> **Work required**
Below this line is a set of entries; quote exactly the lines from the line that contains "camera: 90 degrees left, 25 degrees down" to the line that contains "(756, 360) = (299, 201): purple ruler -> none", both lines included.

[Dataset records]
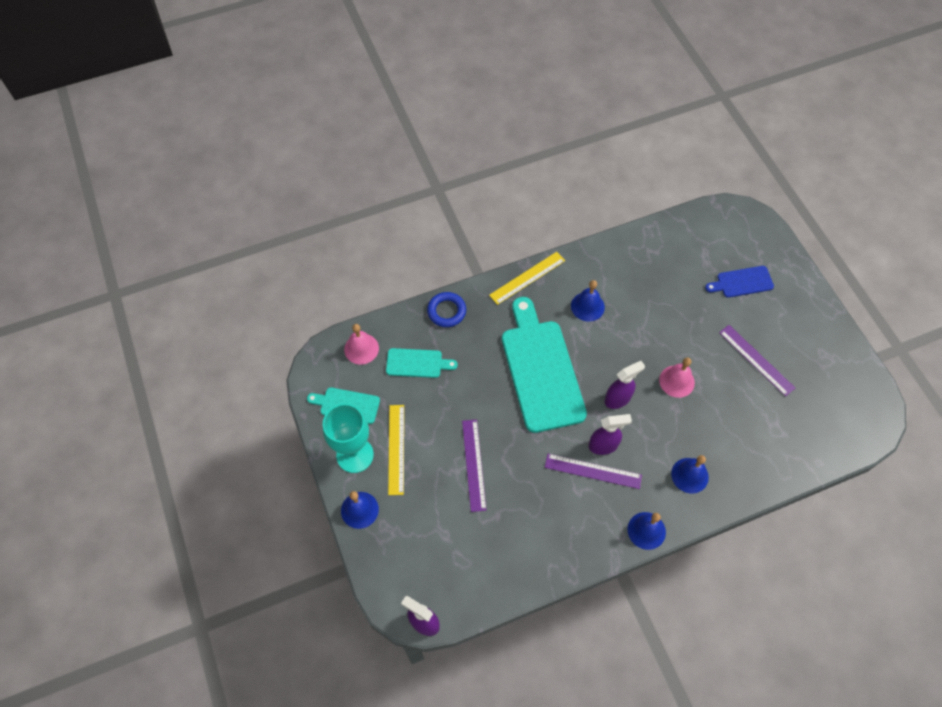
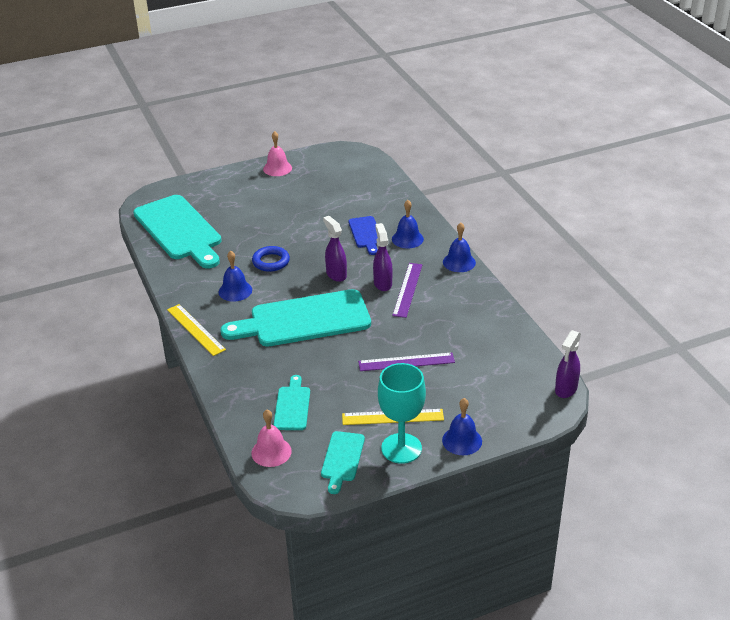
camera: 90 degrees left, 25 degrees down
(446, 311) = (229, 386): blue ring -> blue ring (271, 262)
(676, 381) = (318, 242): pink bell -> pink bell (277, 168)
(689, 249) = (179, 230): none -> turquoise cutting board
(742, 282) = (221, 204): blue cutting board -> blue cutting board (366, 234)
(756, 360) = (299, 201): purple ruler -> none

--

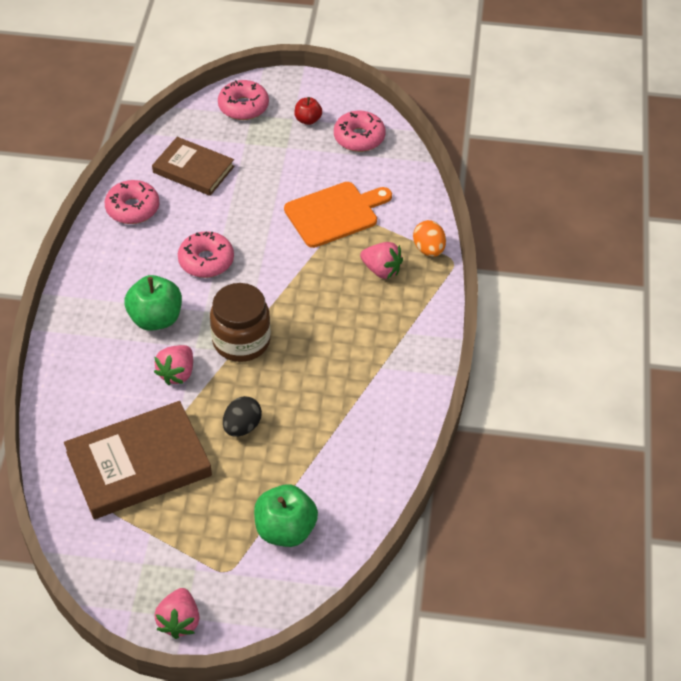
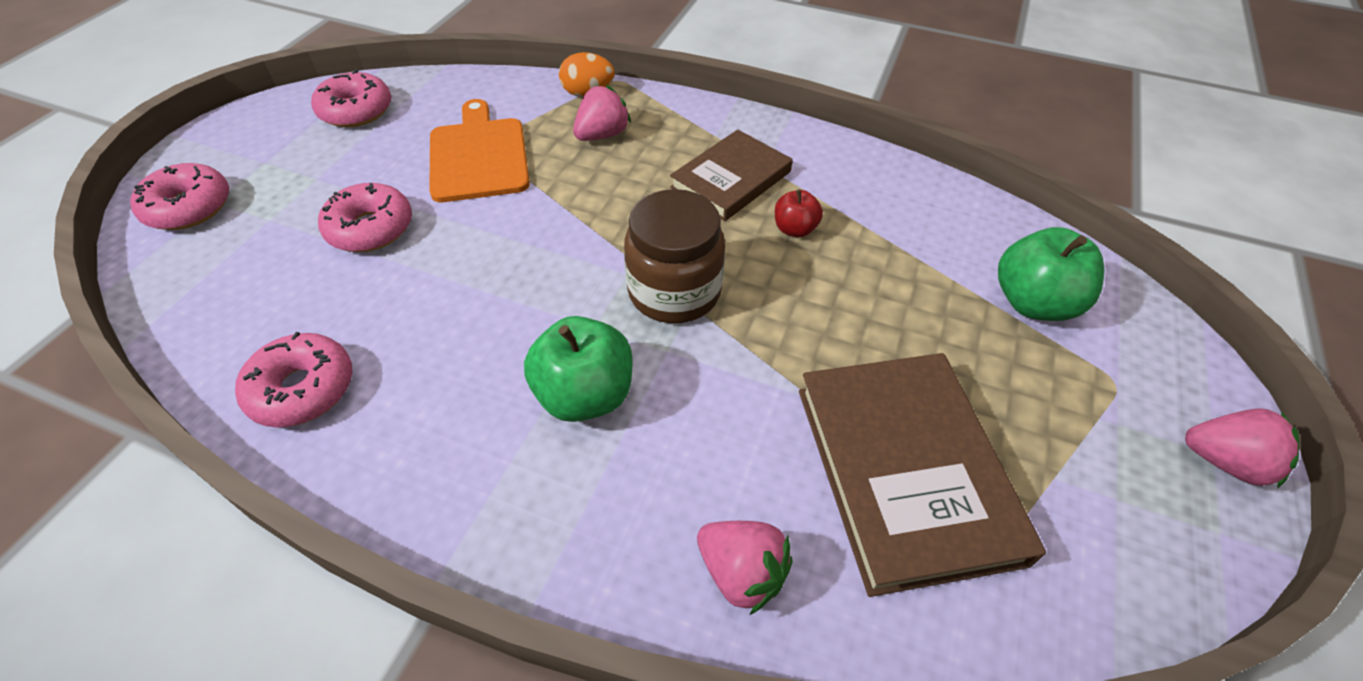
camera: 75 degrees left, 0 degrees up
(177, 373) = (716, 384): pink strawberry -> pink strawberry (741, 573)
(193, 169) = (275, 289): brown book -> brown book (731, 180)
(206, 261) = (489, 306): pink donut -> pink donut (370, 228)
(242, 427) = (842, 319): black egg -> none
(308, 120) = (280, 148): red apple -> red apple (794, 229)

--

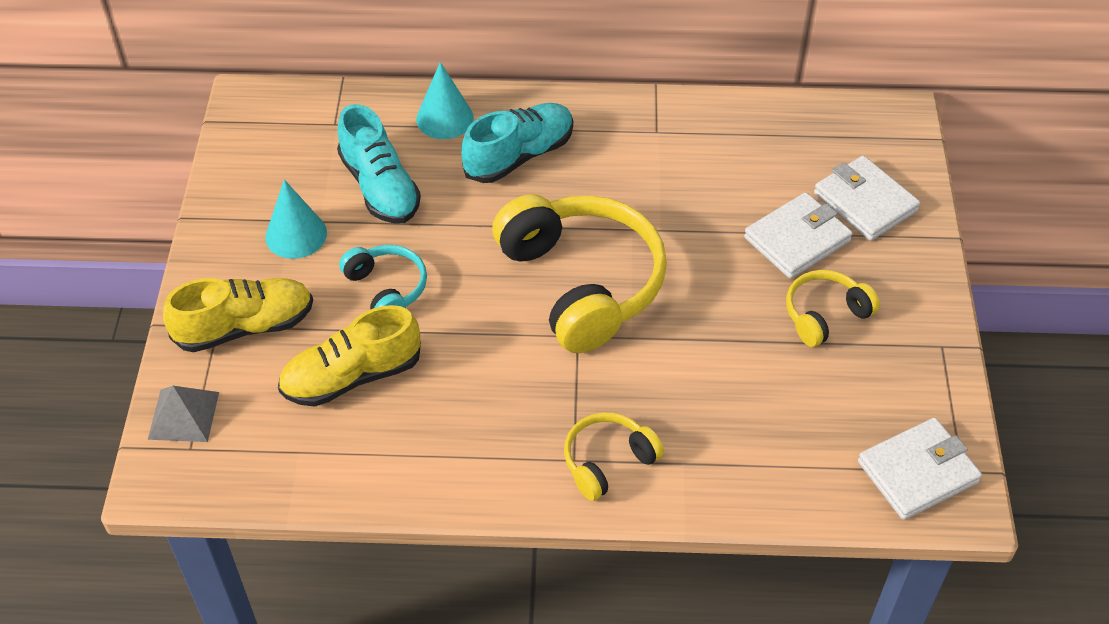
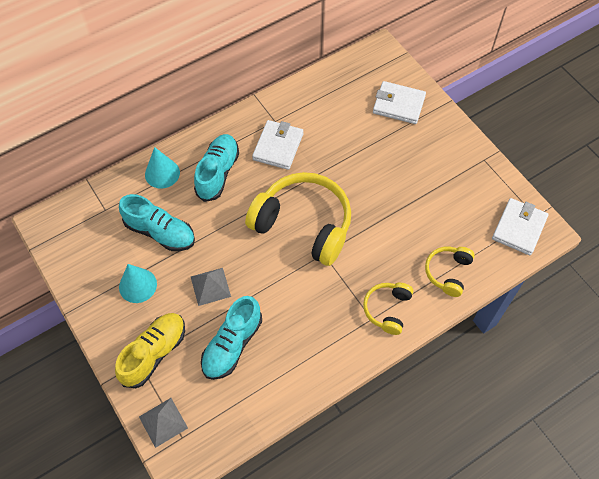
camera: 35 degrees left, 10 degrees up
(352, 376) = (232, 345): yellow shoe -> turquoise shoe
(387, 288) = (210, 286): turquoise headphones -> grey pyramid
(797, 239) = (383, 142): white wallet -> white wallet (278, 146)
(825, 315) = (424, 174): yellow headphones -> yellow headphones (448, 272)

> **Task answer**
camera: 90 degrees left, 25 degrees down
(446, 311) = (229, 386): blue ring -> blue ring (271, 262)
(676, 381) = (318, 242): pink bell -> pink bell (277, 168)
(689, 249) = (179, 230): none -> turquoise cutting board
(742, 282) = (221, 204): blue cutting board -> blue cutting board (366, 234)
(756, 360) = (299, 201): purple ruler -> none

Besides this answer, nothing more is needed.